## What is expected
Output every record again so that it matches the original word for word.

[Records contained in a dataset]
..............................
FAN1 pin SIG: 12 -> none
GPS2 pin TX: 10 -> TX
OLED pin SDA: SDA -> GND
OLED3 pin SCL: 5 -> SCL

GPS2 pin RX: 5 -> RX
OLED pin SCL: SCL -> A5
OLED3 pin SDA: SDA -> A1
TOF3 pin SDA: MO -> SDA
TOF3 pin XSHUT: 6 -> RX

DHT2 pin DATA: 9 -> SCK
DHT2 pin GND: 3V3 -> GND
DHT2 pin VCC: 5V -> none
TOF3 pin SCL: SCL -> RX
..............................
## Completed exercise
FAN1 pin SIG: 12 -> none
GPS2 pin TX: 10 -> TX
OLED pin SDA: SDA -> GND
OLED3 pin SCL: 5 -> SCL

GPS2 pin RX: 5 -> RX
OLED pin SCL: SCL -> A5
OLED3 pin SDA: SDA -> A1
TOF3 pin SDA: MO -> SDA
TOF3 pin XSHUT: 6 -> RX

DHT2 pin DATA: 9 -> SCK
DHT2 pin GND: 3V3 -> GND
DHT2 pin VCC: 5V -> none
TOF3 pin SCL: SCL -> RX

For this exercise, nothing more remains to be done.